▶ _ABOUT THIS EXERCISE_
Among the entries below, find the lines with "left" and copy them.

[Dataset items]
Content starts

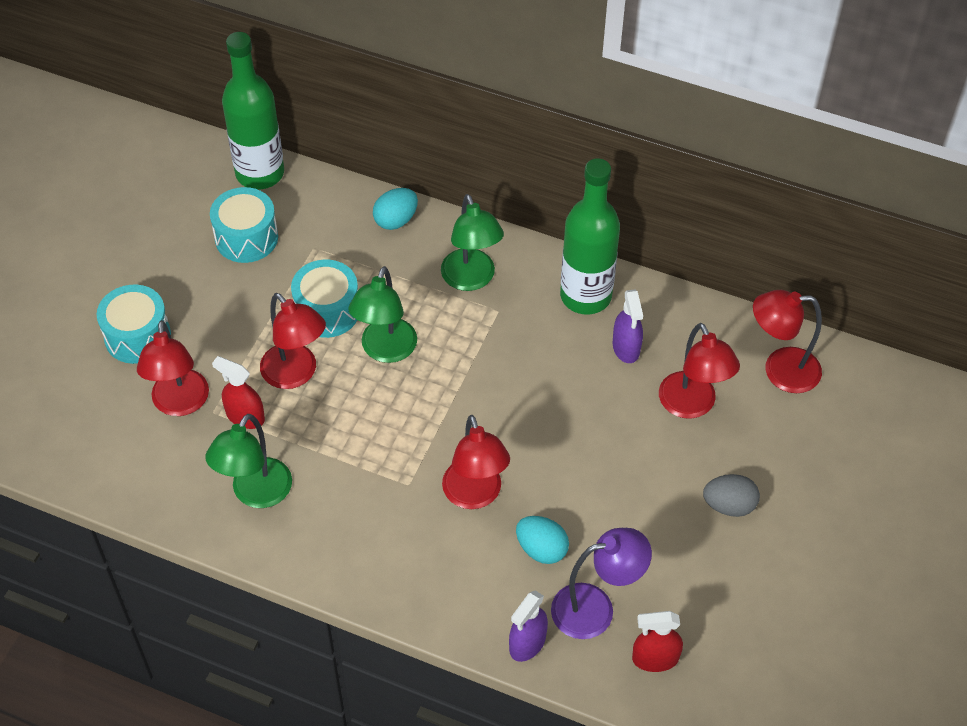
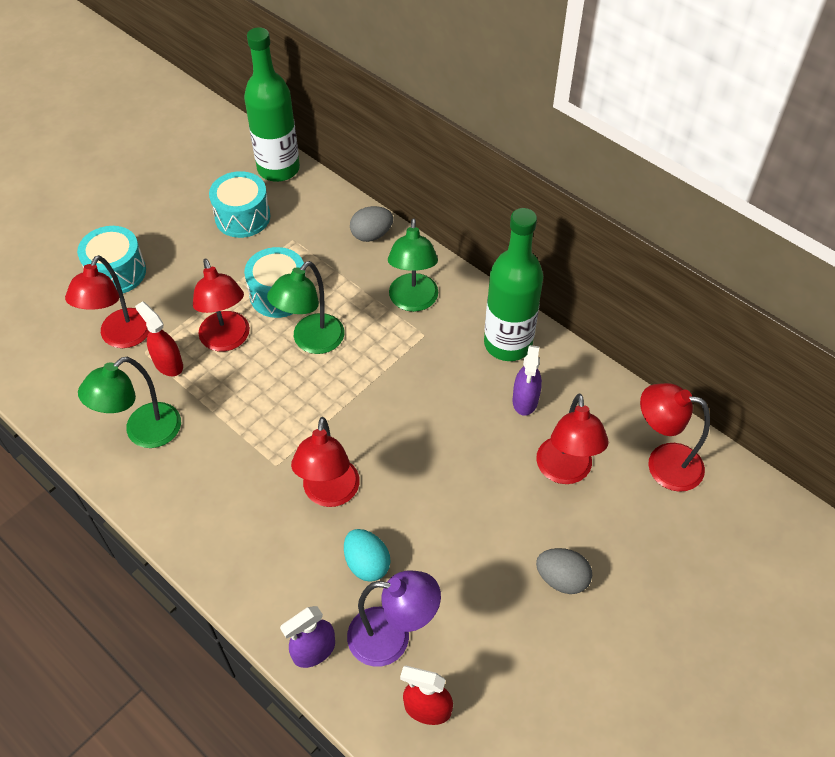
camera: 20 degrees right, 0 degrees up
(396, 220) = (371, 235): turquoise egg -> grey egg

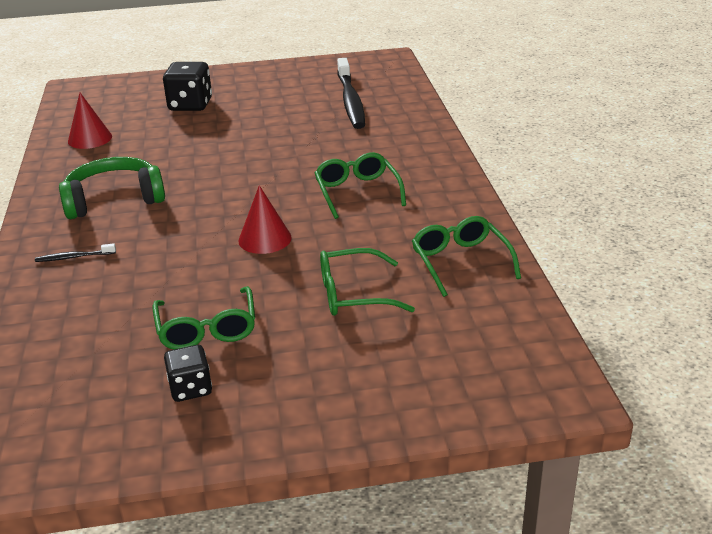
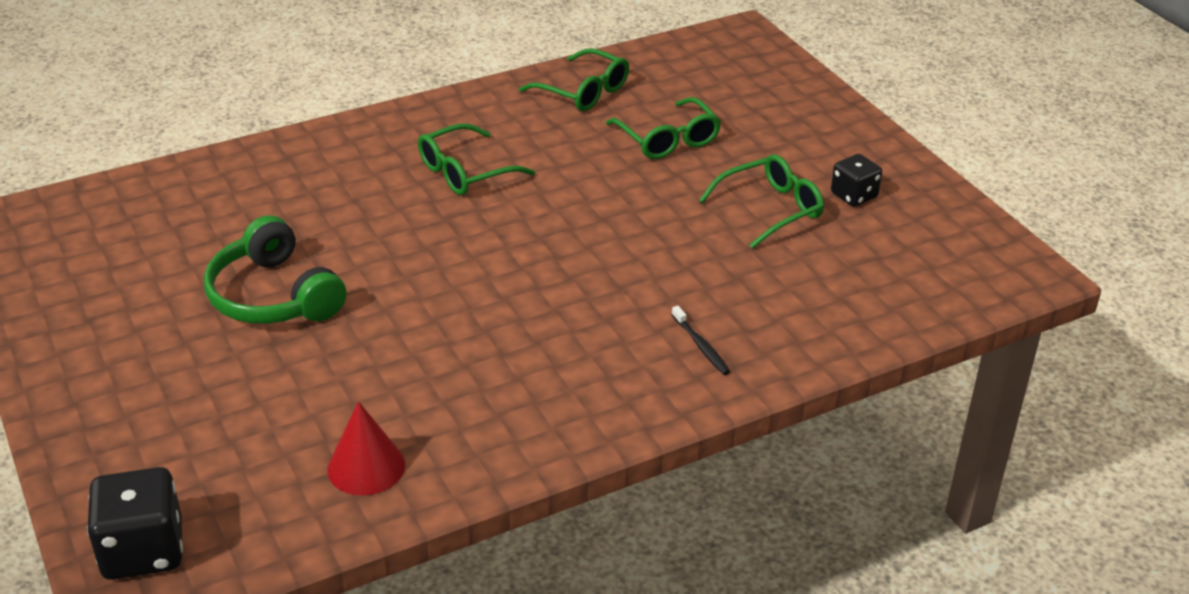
camera: 110 degrees left, 5 degrees up
(114, 200) = (554, 363): green headphones -> green headphones (274, 296)
(190, 105) = (211, 390): black dice -> black dice (143, 550)
(265, 239) = (595, 213): red cone -> none
(350, 101) = (185, 226): black toothbrush -> none
(460, 262) = (583, 92): green glasses -> green glasses turned 105 degrees counterclockwise

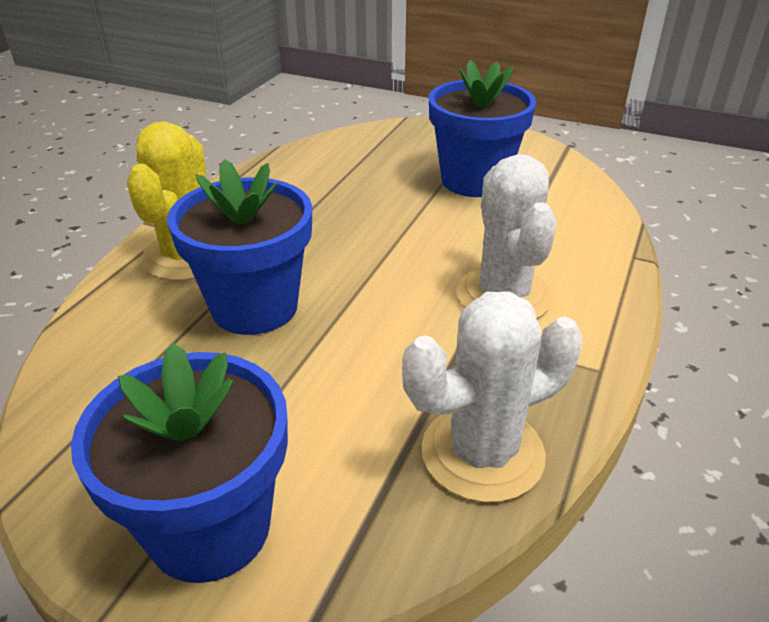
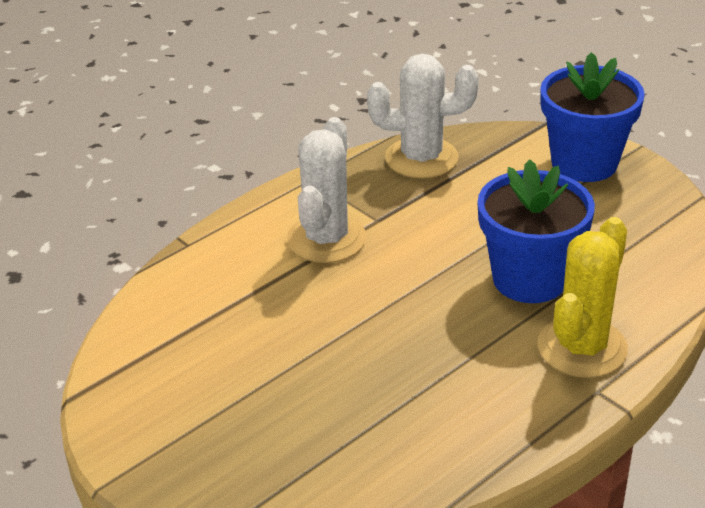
camera: 155 degrees left, 0 degrees up
(474, 181) = (235, 370): blue flower pot -> none

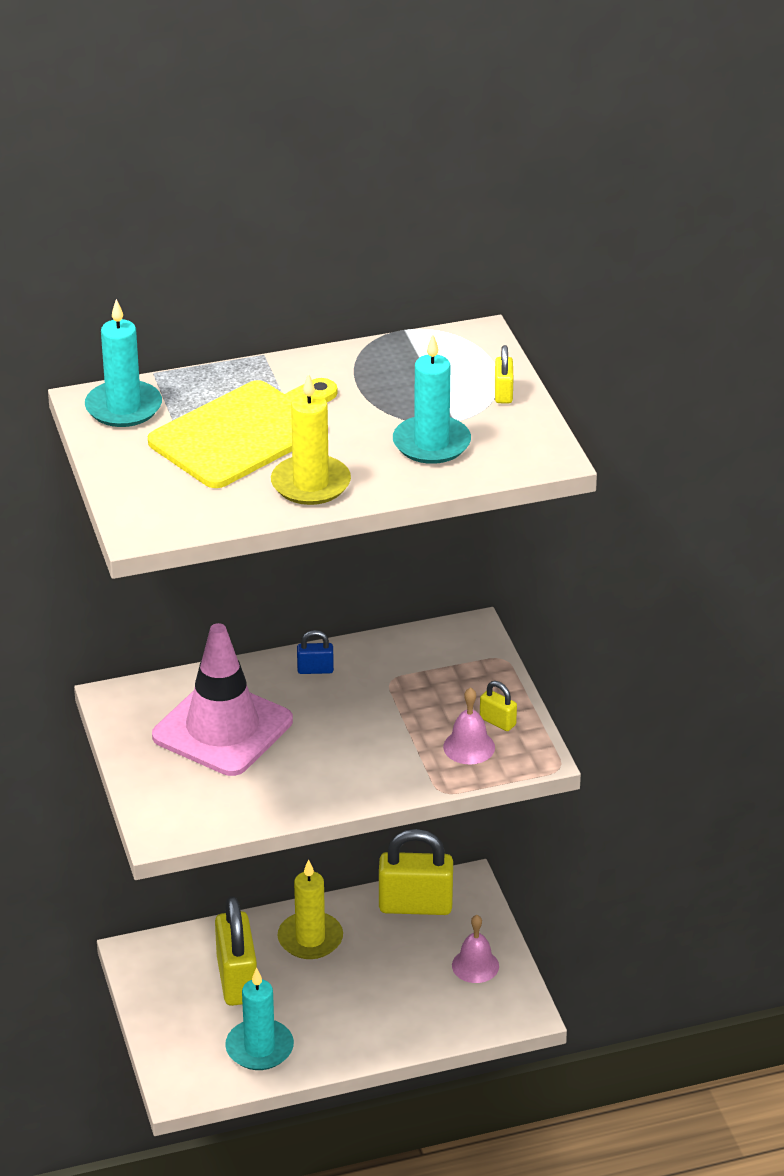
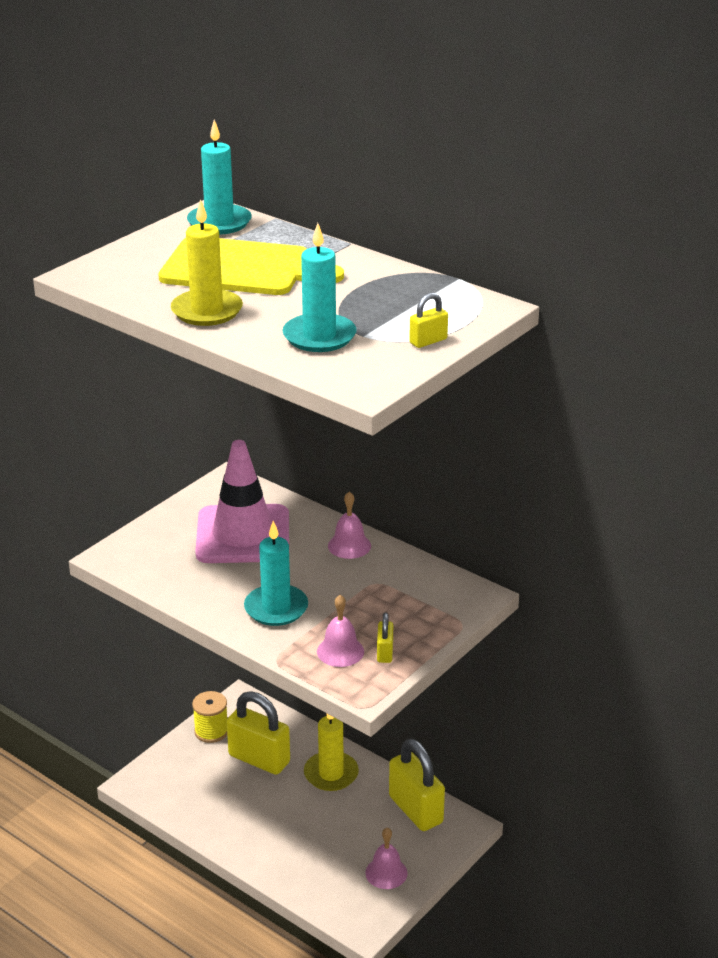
camera: 55 degrees right, 5 degrees down
(159, 996) = (211, 731): none -> yellow spool
(237, 980) = (259, 759): yellow padlock -> yellow padlock turned 75 degrees clockwise
(259, 1048) = (205, 802): turquoise candle -> turquoise candle (276, 608)
(315, 670) = (349, 545): blue padlock -> pink bell

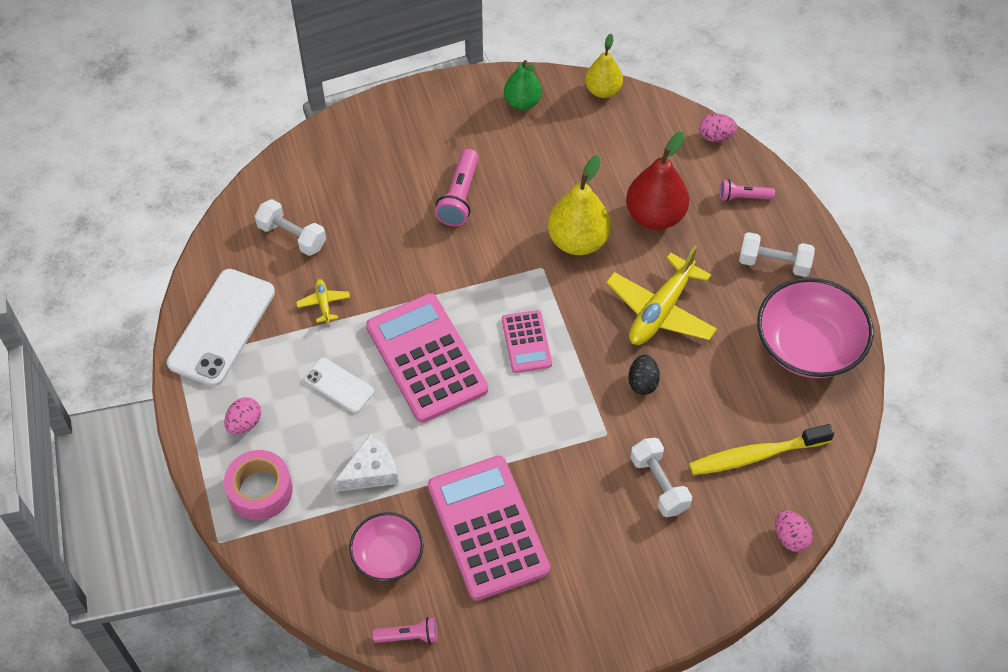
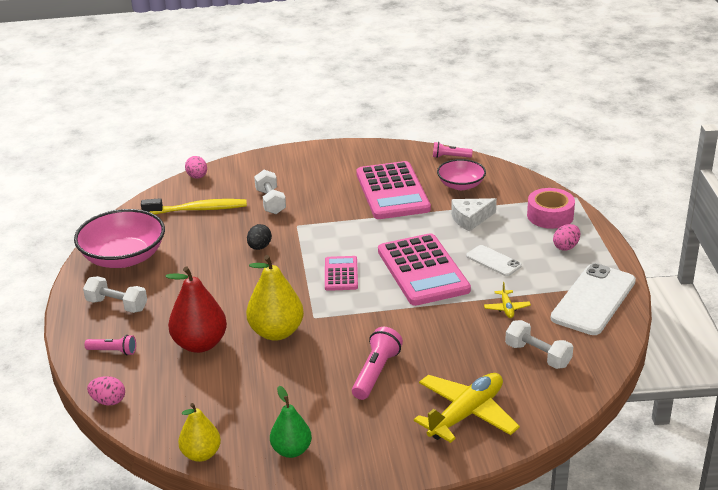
camera: 170 degrees left, 25 degrees down
(661, 310) = (226, 284): yellow plane -> yellow plane (466, 414)

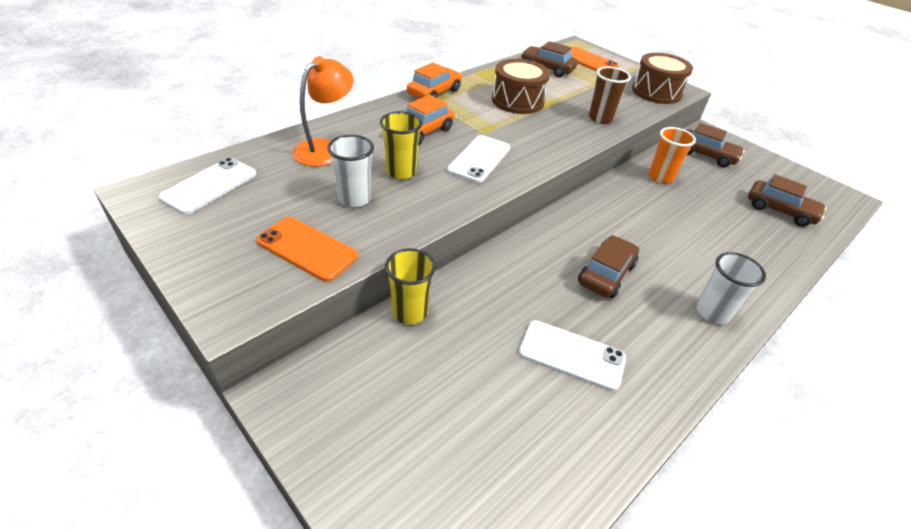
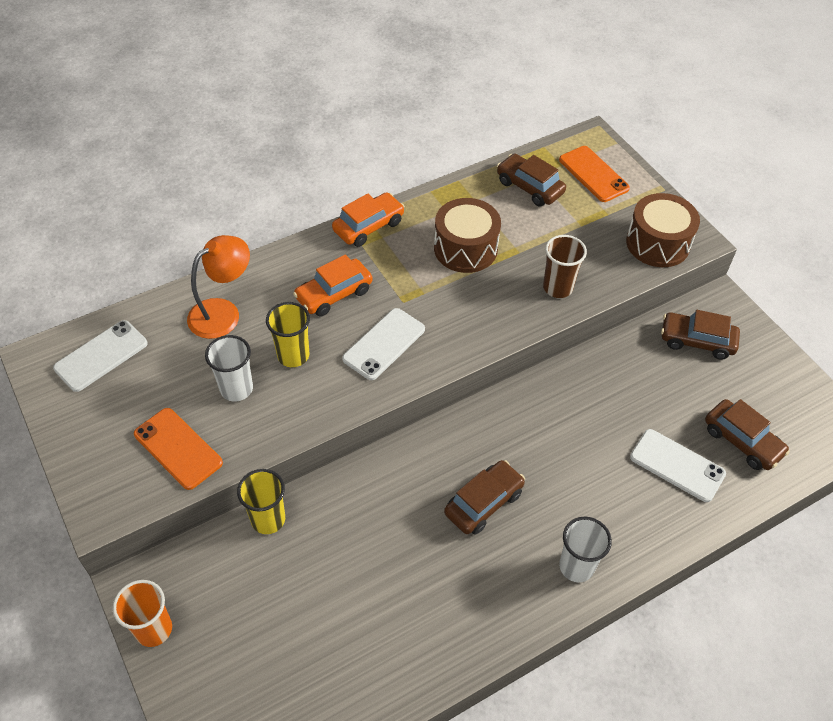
camera: 15 degrees right, 10 degrees up
(571, 355) = (406, 591): white phone -> white phone (677, 465)
(660, 177) = (615, 372): orange cup -> orange cup (154, 629)
(706, 155) = (697, 341): brown car -> brown car turned 150 degrees clockwise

Content ends

▶ _RESPONSE AREA_
camera: 110 degrees left, 5 degrees up
camera: 155 degrees left, 0 degrees up
camera: 170 degrees left, 25 degrees down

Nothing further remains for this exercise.